* _ACTION ITEM_
Within this material, how many lines have the string "none" in them? The answer is a number, with nothing added.

* _DATASET CONTENT_
==*==
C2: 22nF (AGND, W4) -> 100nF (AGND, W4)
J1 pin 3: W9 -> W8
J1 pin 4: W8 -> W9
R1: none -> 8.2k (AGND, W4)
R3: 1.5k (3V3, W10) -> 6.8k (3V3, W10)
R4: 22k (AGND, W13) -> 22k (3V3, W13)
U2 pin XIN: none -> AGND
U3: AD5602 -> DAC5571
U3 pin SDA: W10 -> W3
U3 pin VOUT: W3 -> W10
==*==
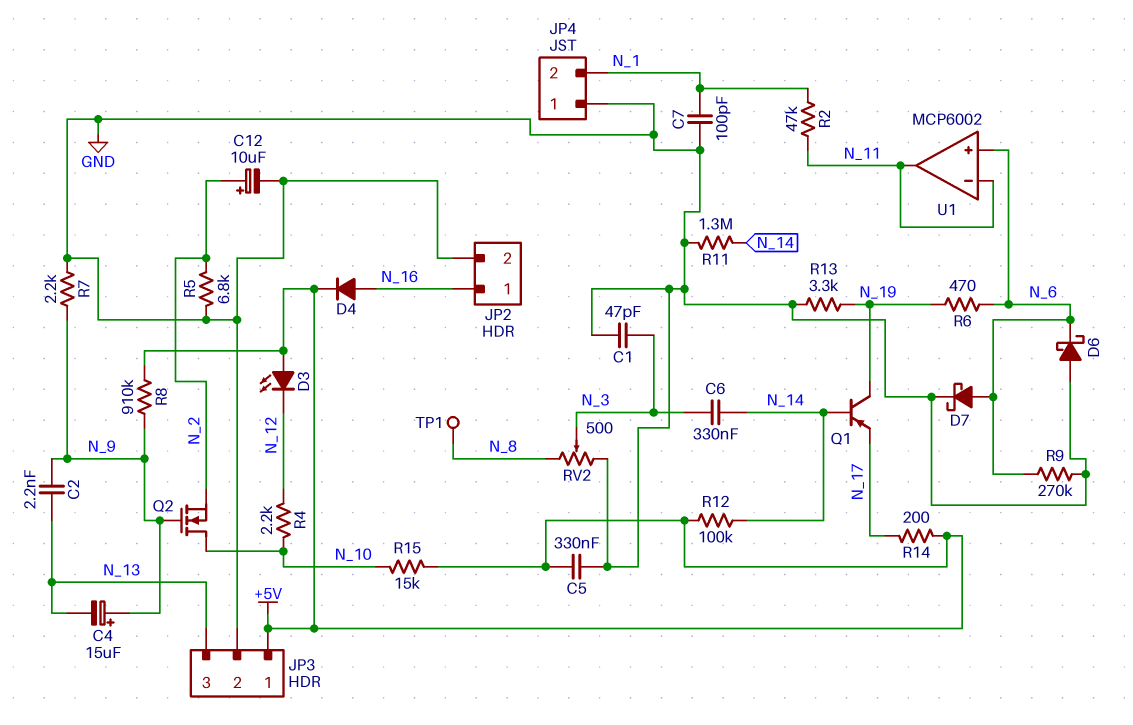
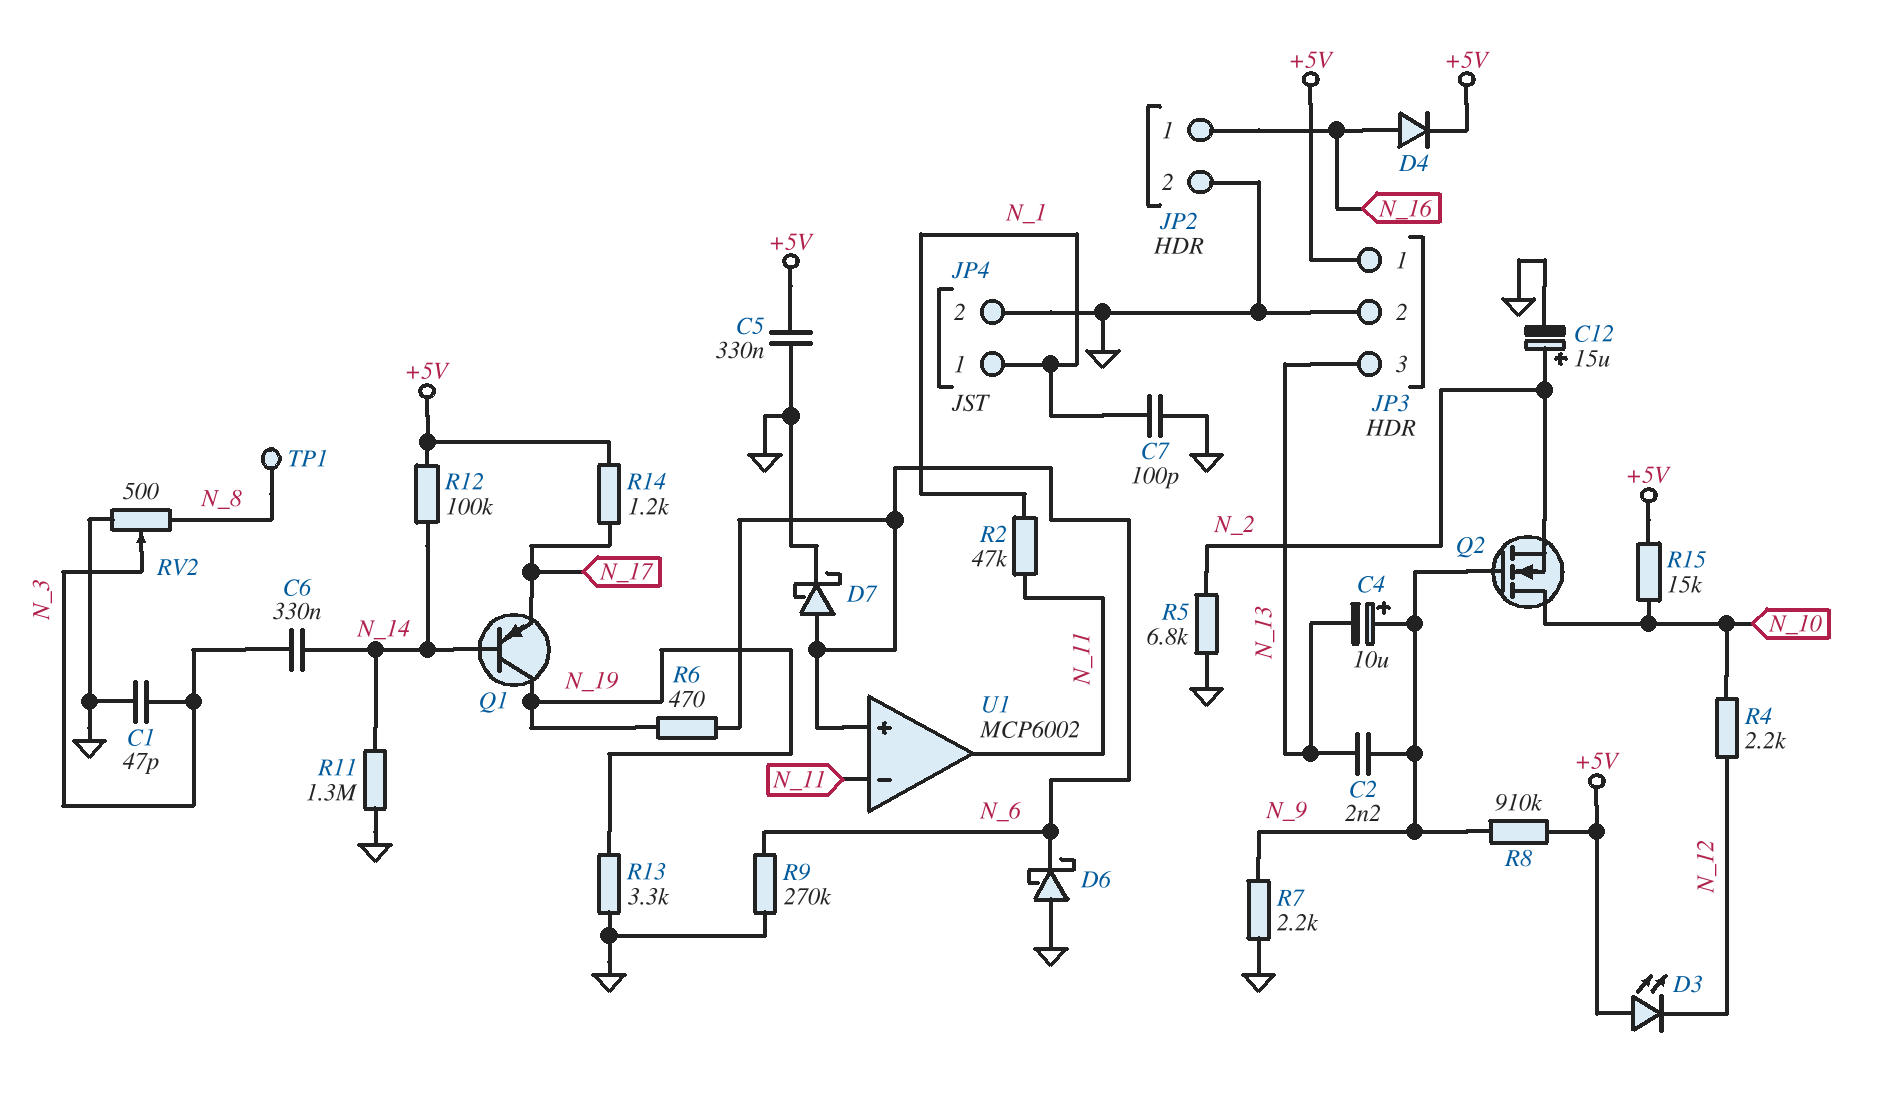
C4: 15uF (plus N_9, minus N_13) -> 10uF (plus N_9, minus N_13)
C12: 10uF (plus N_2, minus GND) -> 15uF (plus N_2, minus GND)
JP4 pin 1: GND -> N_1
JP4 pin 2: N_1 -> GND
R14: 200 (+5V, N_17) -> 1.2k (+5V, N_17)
==*==
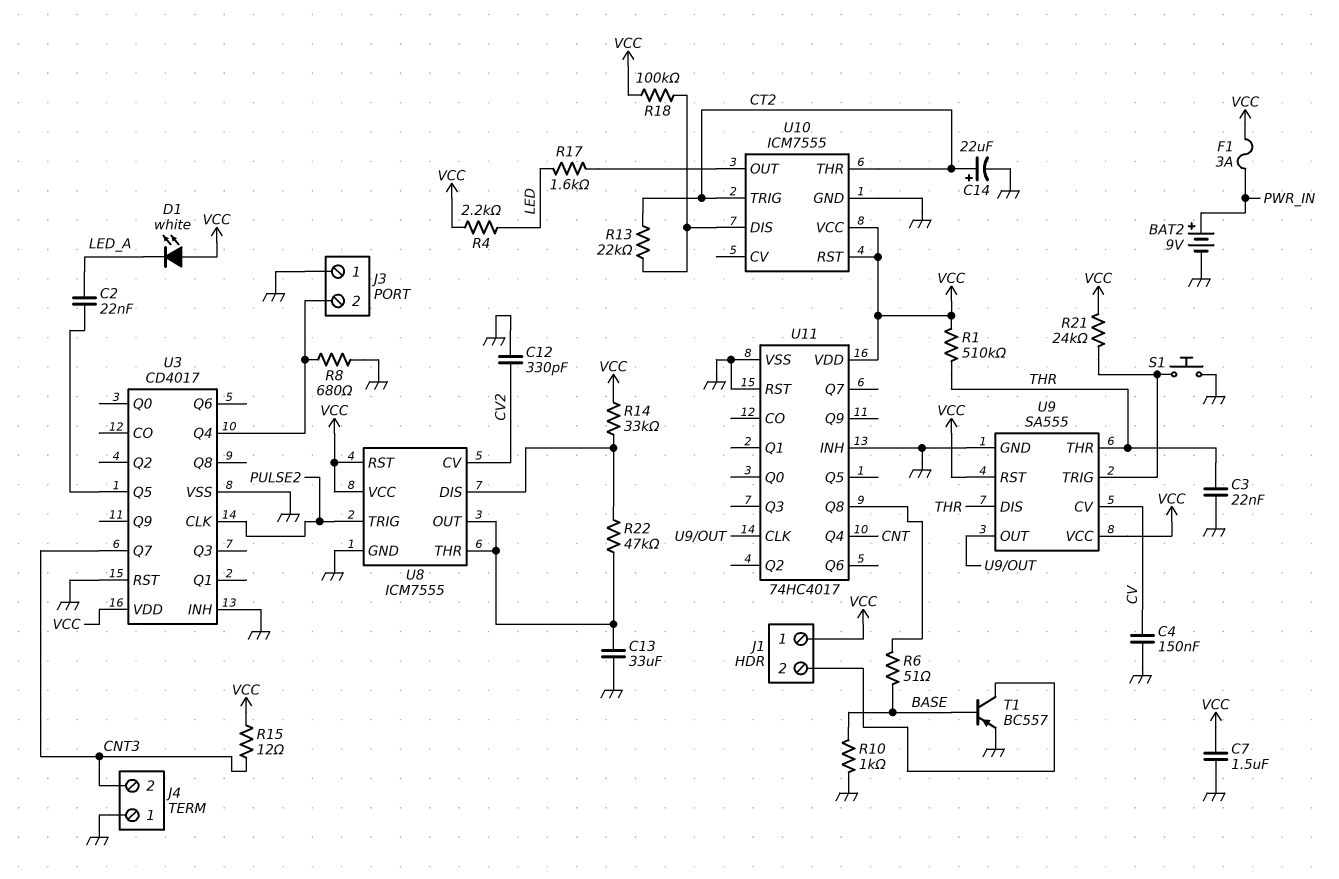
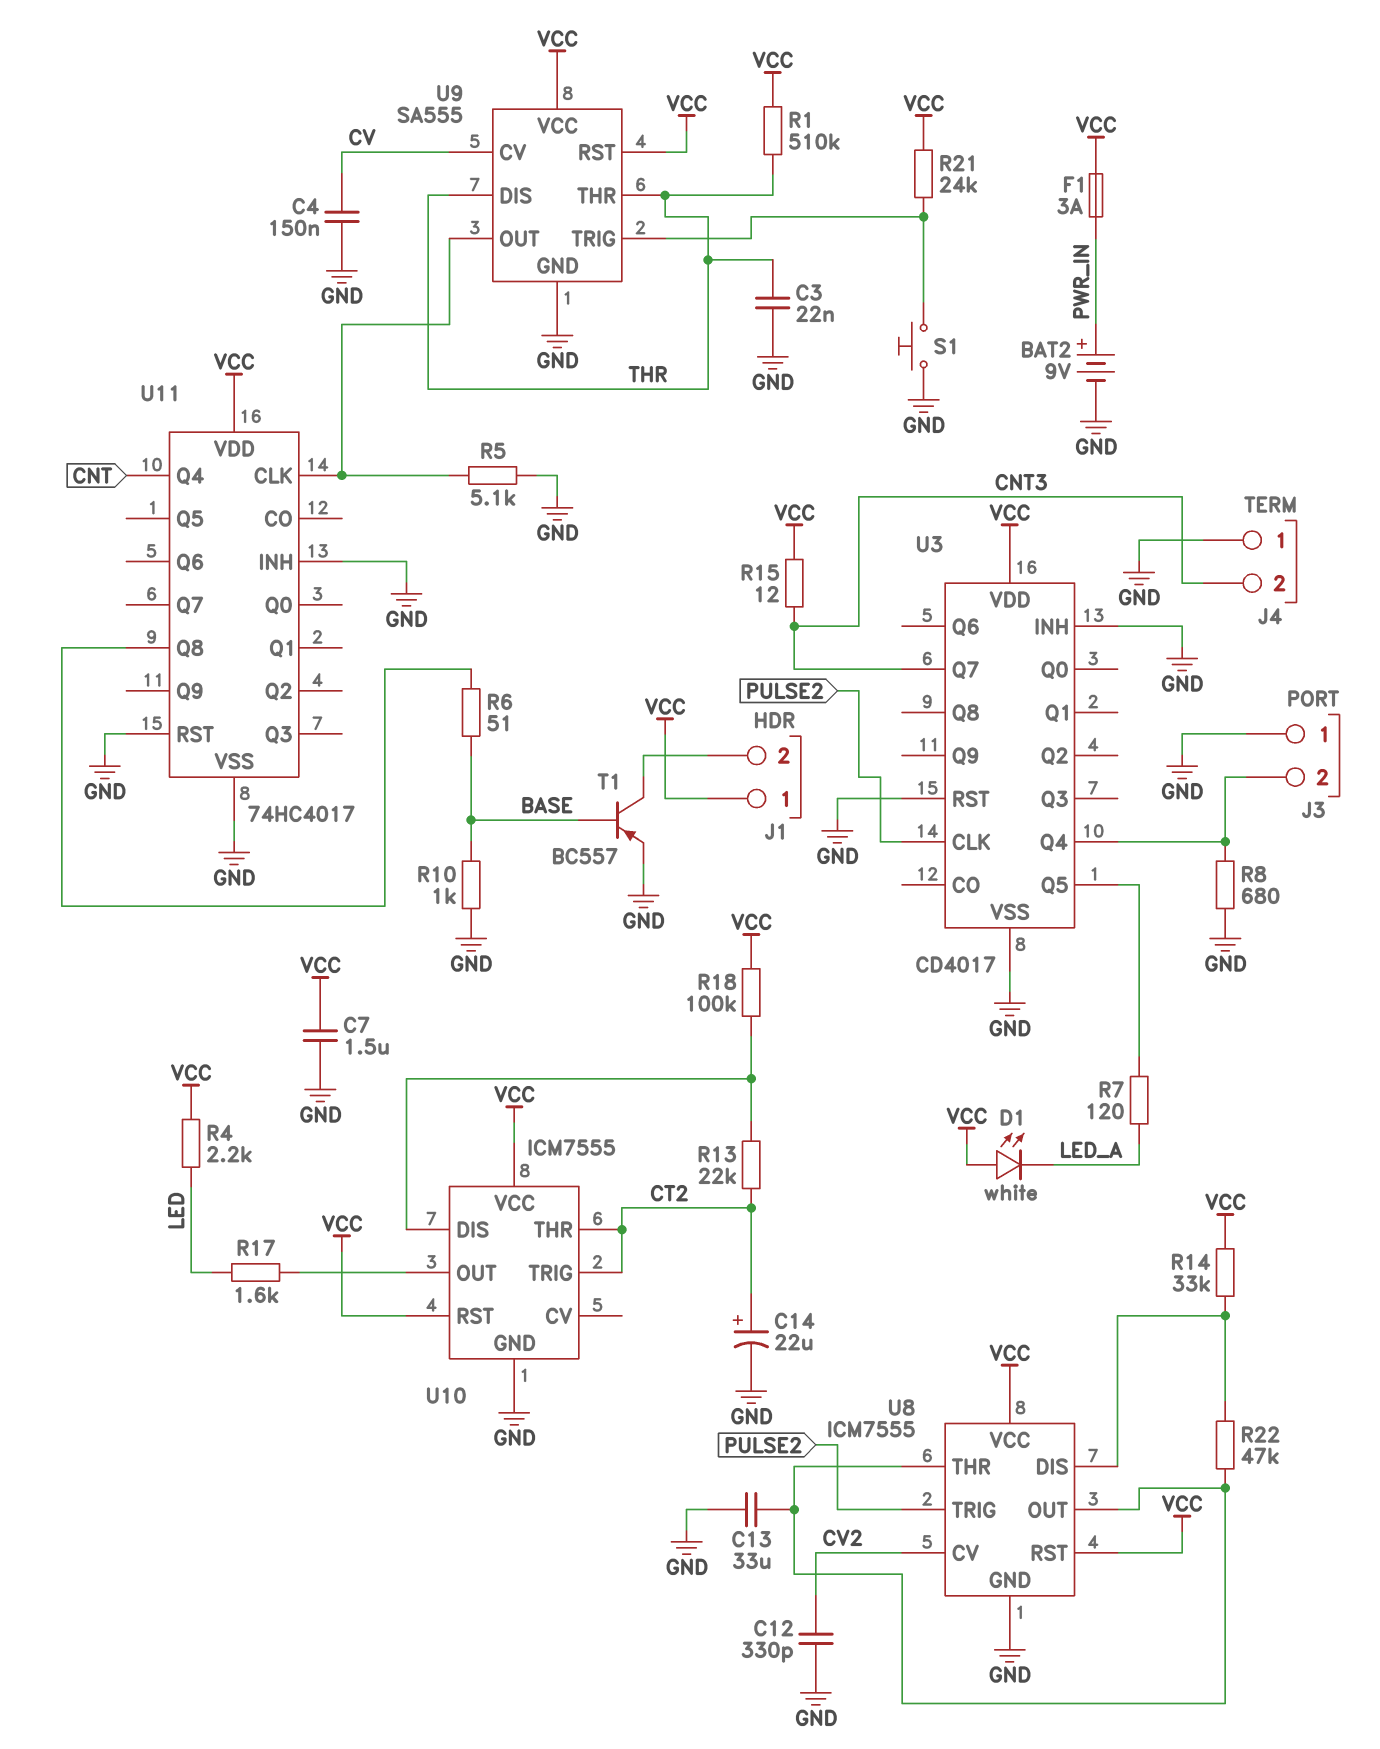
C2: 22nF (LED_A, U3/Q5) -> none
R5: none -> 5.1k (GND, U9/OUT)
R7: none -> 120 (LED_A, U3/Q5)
==*==
* _WRITTEN ANSWER_
5